[Start of section]

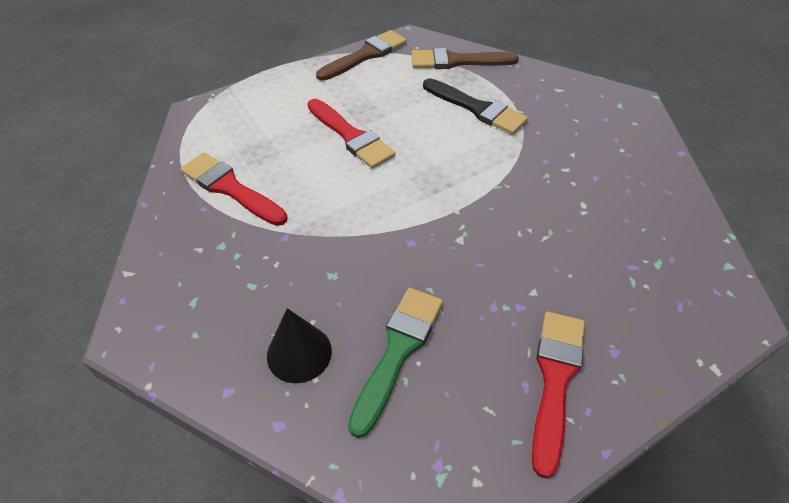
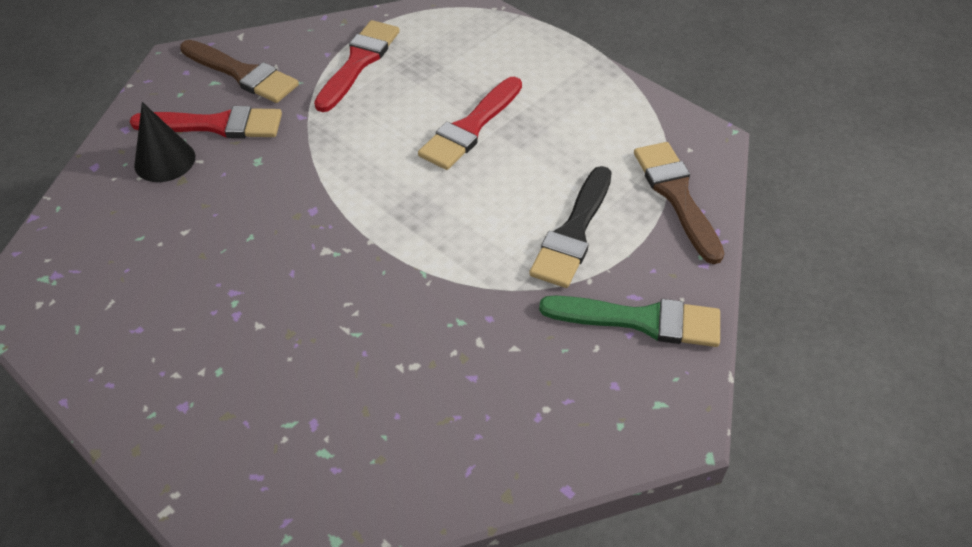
camera: 75 degrees right, 0 degrees up
(365, 55) = (641, 104): brown brush -> brown brush (242, 74)
(398, 351) = (171, 226): green brush -> green brush (641, 320)
(555, 380) = (144, 353): red brush -> red brush (216, 125)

[End of section]

Task item: Locate all lines in the listing above with the word "brush" and copy them.

Response to the exercise:
(365, 55) = (641, 104): brown brush -> brown brush (242, 74)
(398, 351) = (171, 226): green brush -> green brush (641, 320)
(555, 380) = (144, 353): red brush -> red brush (216, 125)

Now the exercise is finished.